(Detected change data)
******************************

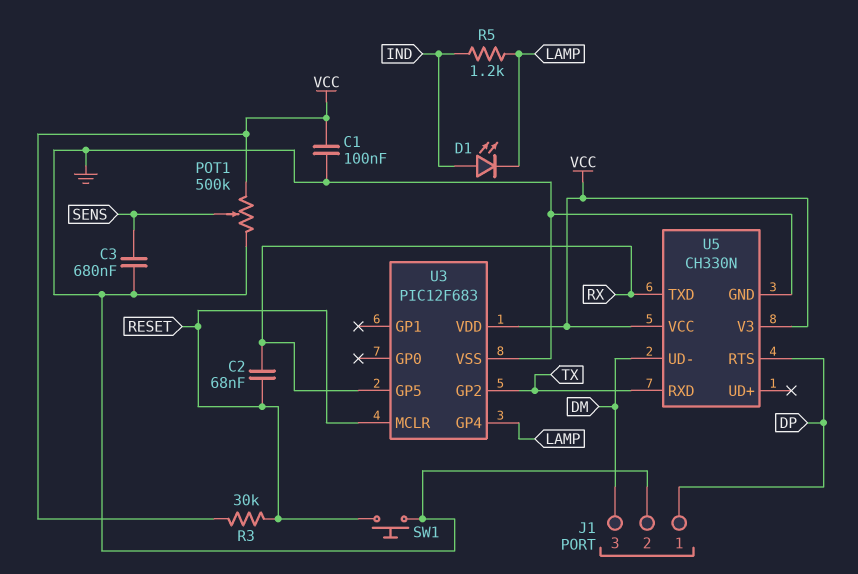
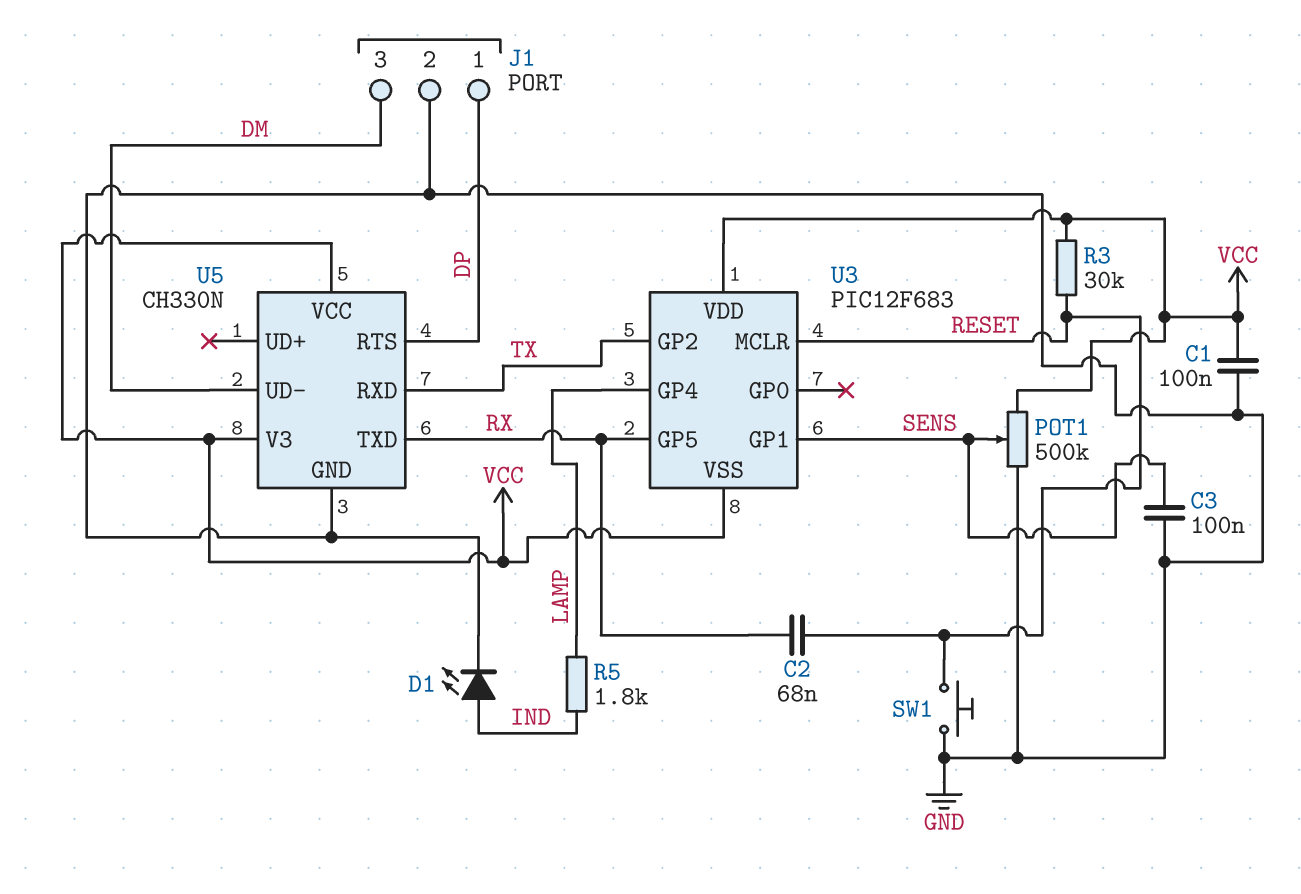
C3: 680nF (GND, SENS) -> 100nF (GND, SENS)
D1: LED (A IND, K LAMP) -> LED (A IND, K GND)
R5: 1.2k (IND, LAMP) -> 1.8k (IND, LAMP)
U3 pin GP1: none -> SENS
U3 pin VSS: GND -> VCC

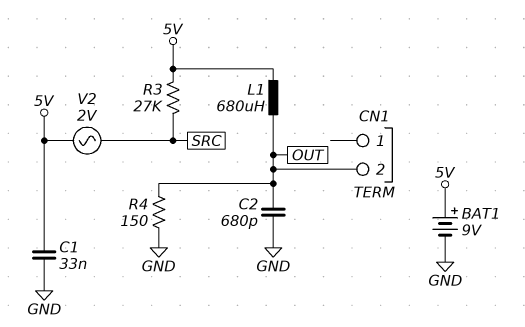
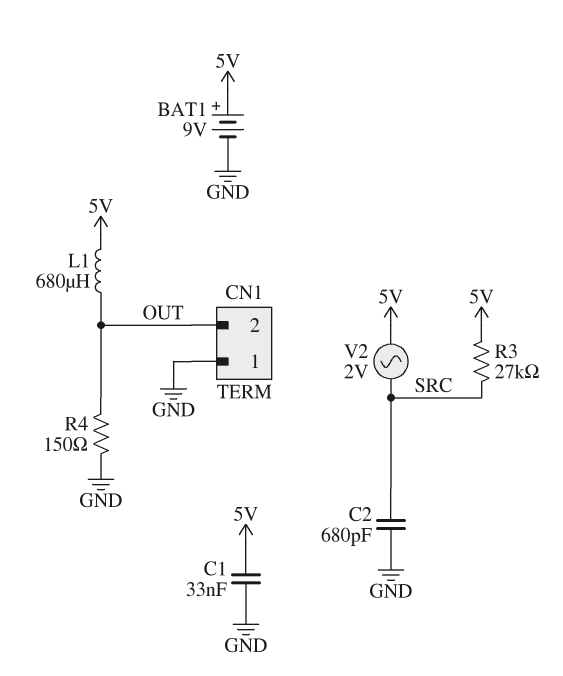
C2: 680pF (GND, OUT) -> 680pF (GND, SRC)
CN1 pin 1: none -> GND

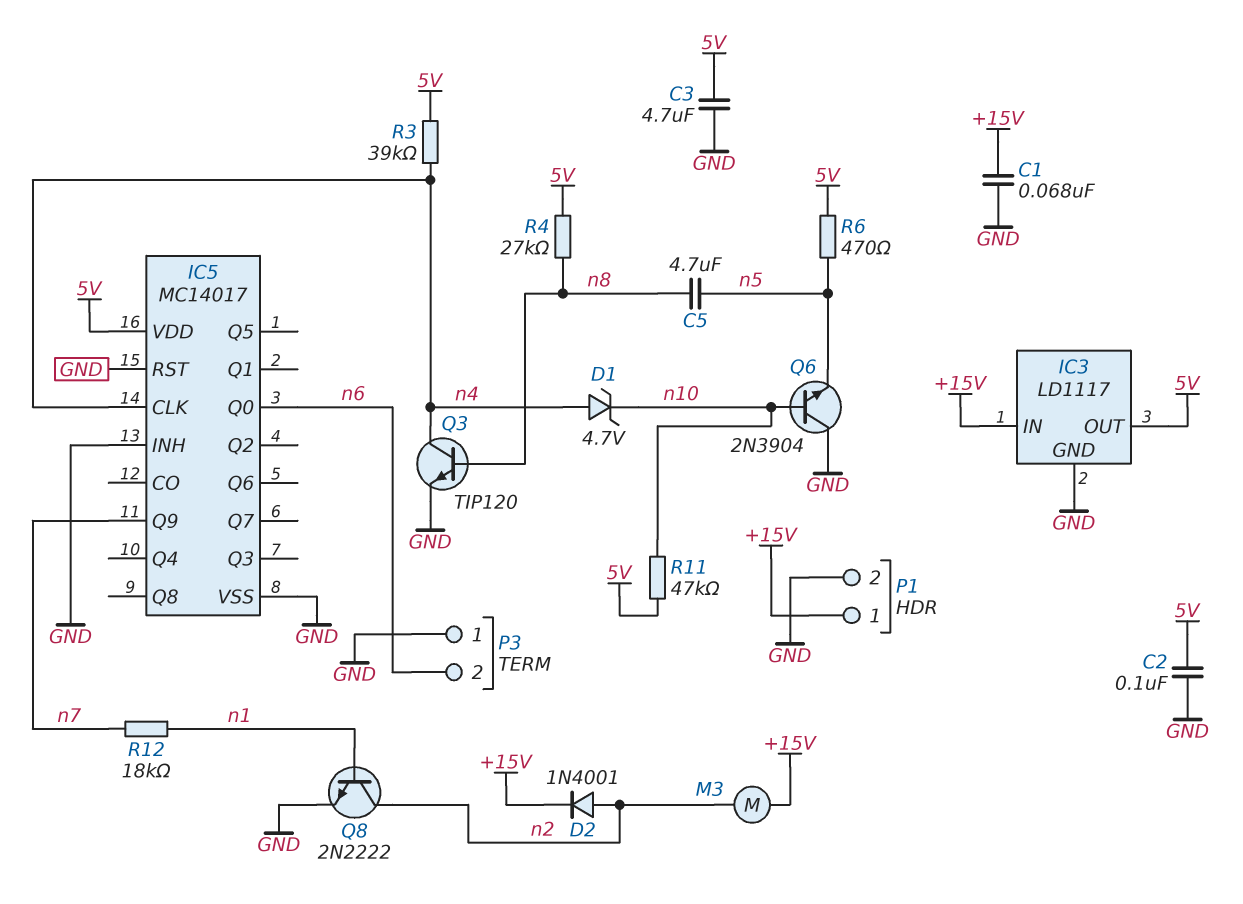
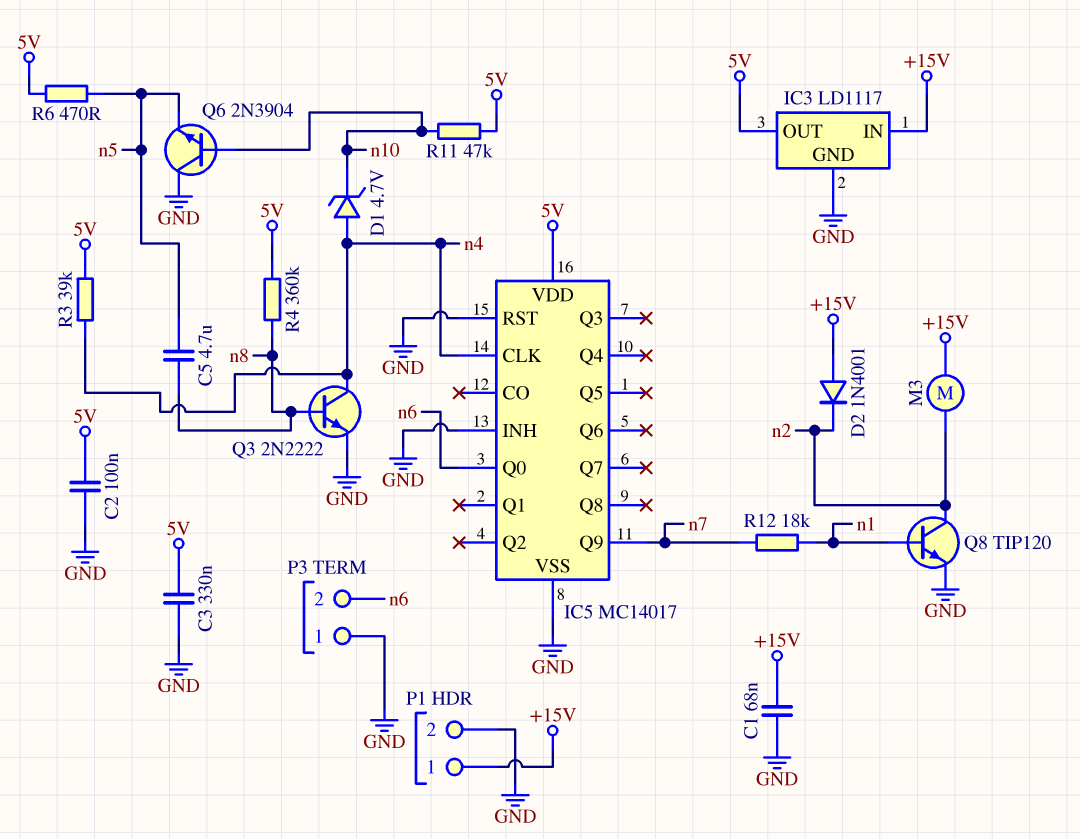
C3: 4.7uF (5V, GND) -> 330nF (5V, GND)
D2: diode 1N4001 (A n2, K +15V) -> diode 1N4001 (A +15V, K n2)
Q3: NPN TIP120 (B n8, C n4, E GND) -> NPN 2N2222 (B n8, C n4, E GND)
Q8: NPN 2N2222 (B n1, C n2, E GND) -> NPN TIP120 (B n1, C n2, E GND)
R4: 27k (5V, n8) -> 360k (5V, n8)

******************************

## Task statement:
For every entry, return its exact wording and leave out any image.

## The completed task:
C3: 680nF (GND, SENS) -> 100nF (GND, SENS)
D1: LED (A IND, K LAMP) -> LED (A IND, K GND)
R5: 1.2k (IND, LAMP) -> 1.8k (IND, LAMP)
U3 pin GP1: none -> SENS
U3 pin VSS: GND -> VCC

C2: 680pF (GND, OUT) -> 680pF (GND, SRC)
CN1 pin 1: none -> GND

C3: 4.7uF (5V, GND) -> 330nF (5V, GND)
D2: diode 1N4001 (A n2, K +15V) -> diode 1N4001 (A +15V, K n2)
Q3: NPN TIP120 (B n8, C n4, E GND) -> NPN 2N2222 (B n8, C n4, E GND)
Q8: NPN 2N2222 (B n1, C n2, E GND) -> NPN TIP120 (B n1, C n2, E GND)
R4: 27k (5V, n8) -> 360k (5V, n8)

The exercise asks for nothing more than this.